---- Record set

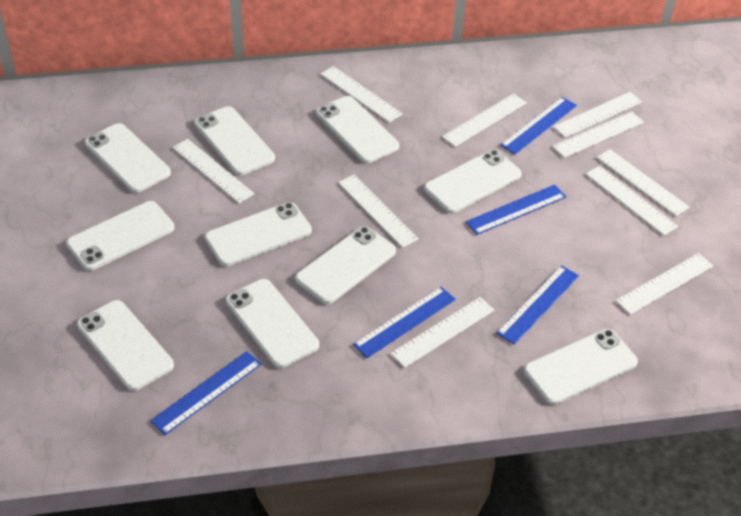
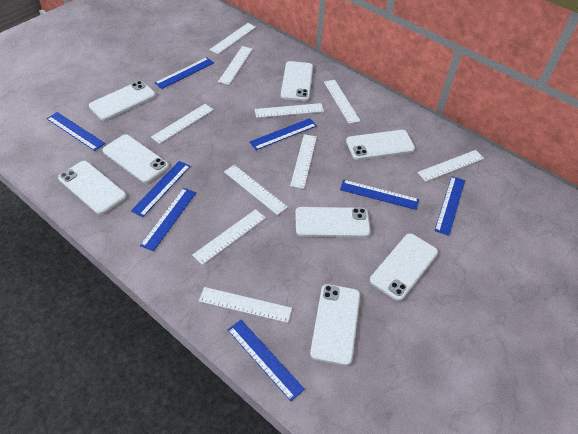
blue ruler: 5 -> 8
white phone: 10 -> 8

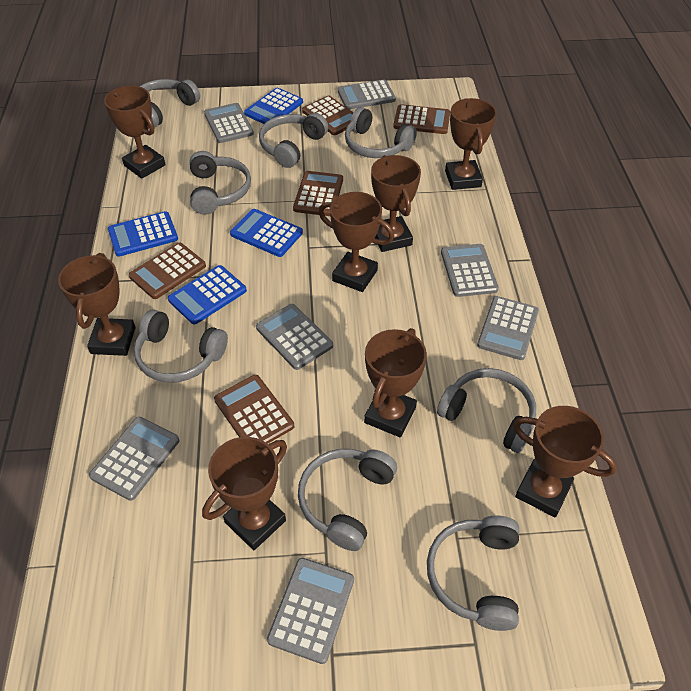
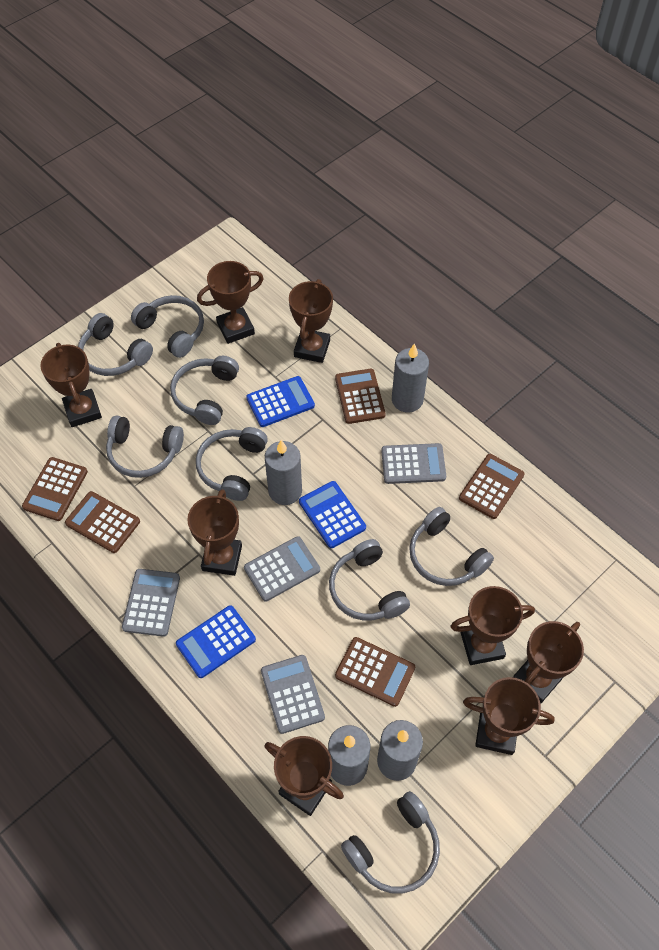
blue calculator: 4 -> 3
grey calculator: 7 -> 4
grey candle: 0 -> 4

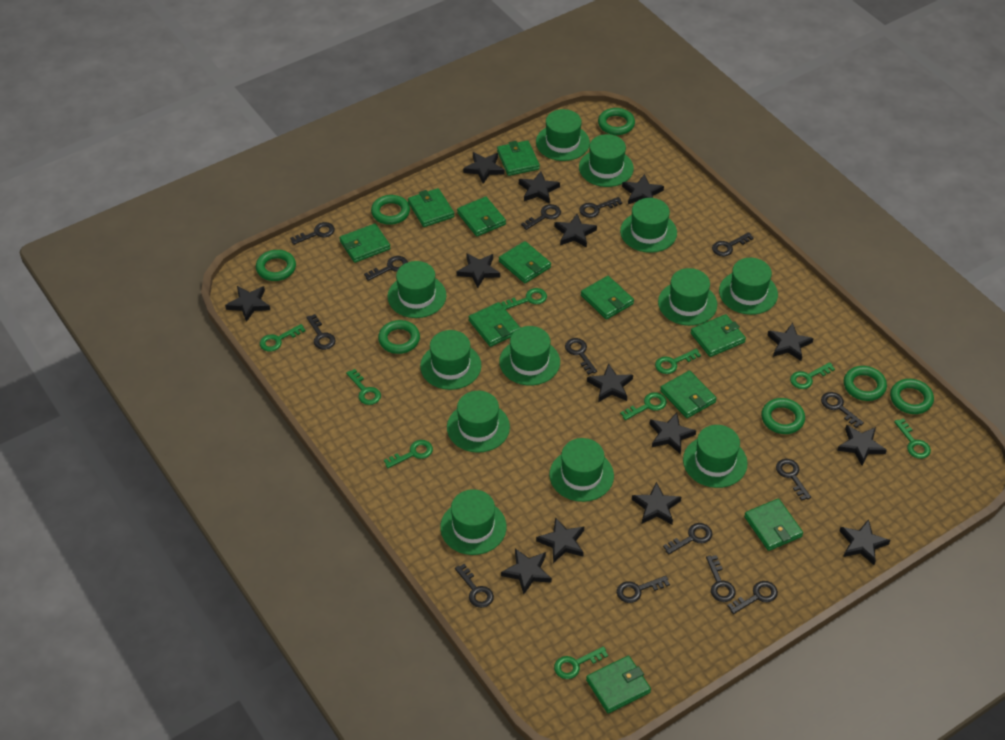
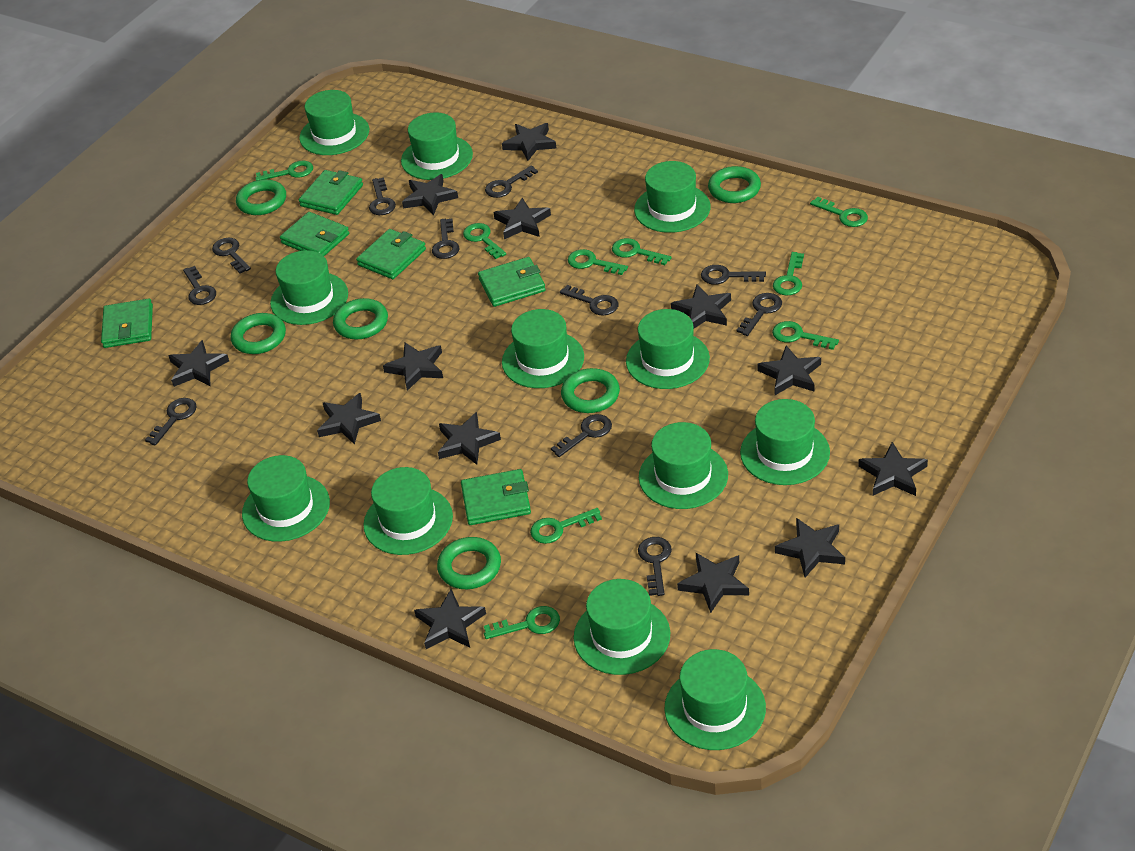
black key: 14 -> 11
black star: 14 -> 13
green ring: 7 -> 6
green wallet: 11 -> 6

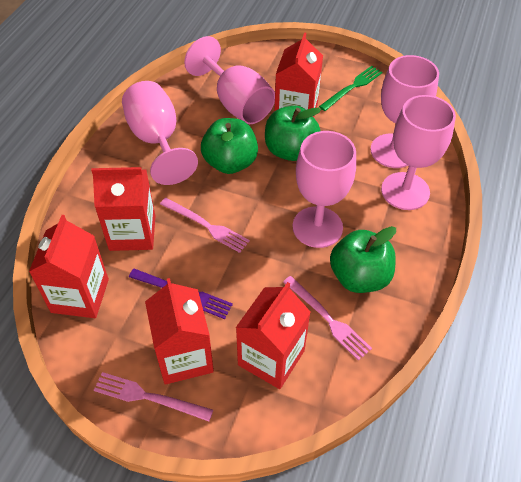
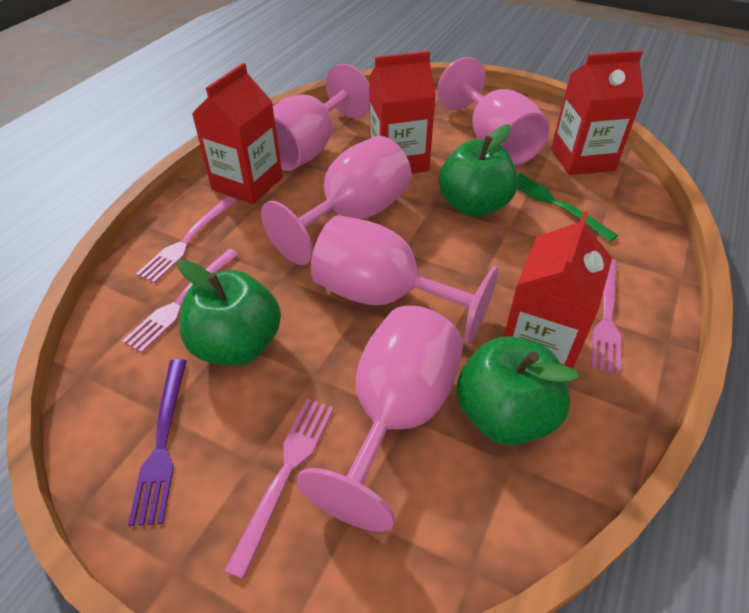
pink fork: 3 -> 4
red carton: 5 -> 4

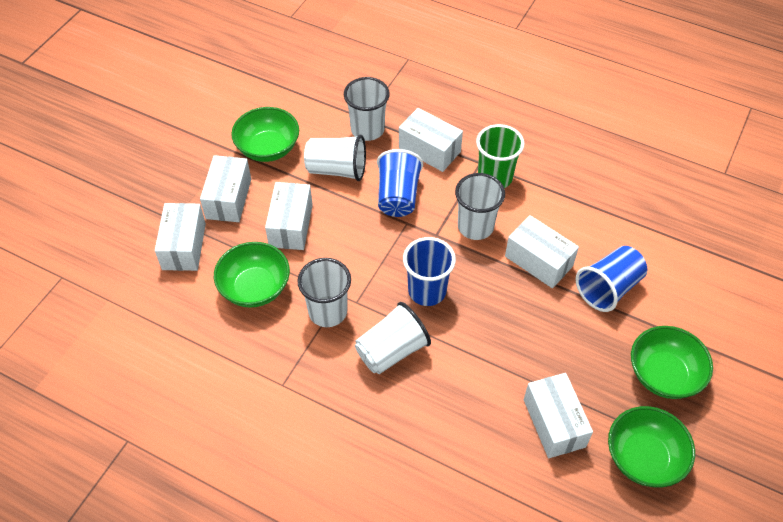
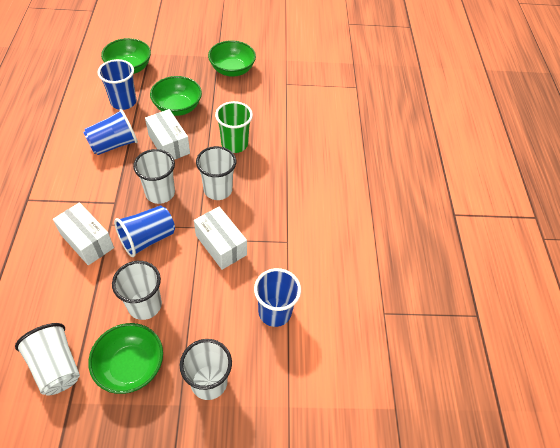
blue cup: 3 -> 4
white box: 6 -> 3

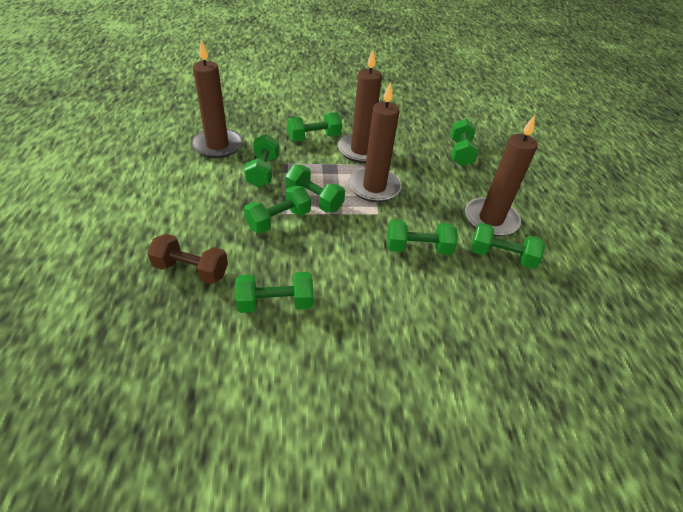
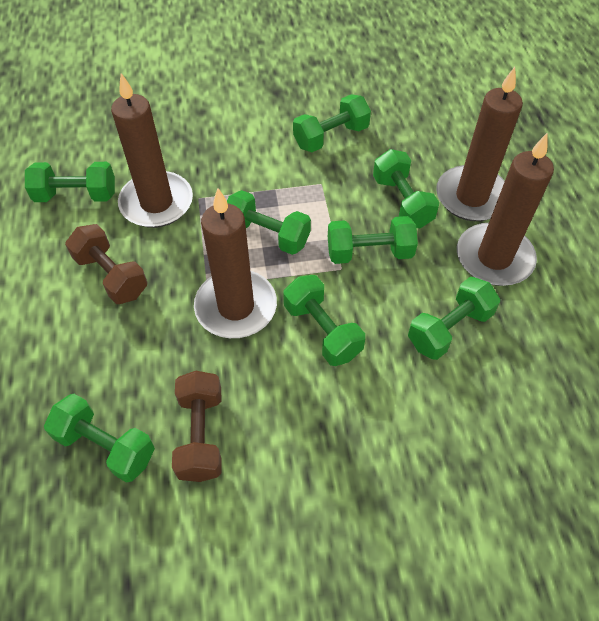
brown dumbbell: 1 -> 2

--------

_Action item_. Reproduce every entry above in full and exactly, though not its pictures.

_Solution below_.
blue ruler: 5 -> 8
white phone: 10 -> 8

blue calculator: 4 -> 3
grey calculator: 7 -> 4
grey candle: 0 -> 4

black key: 14 -> 11
black star: 14 -> 13
green ring: 7 -> 6
green wallet: 11 -> 6

pink fork: 3 -> 4
red carton: 5 -> 4

blue cup: 3 -> 4
white box: 6 -> 3

brown dumbbell: 1 -> 2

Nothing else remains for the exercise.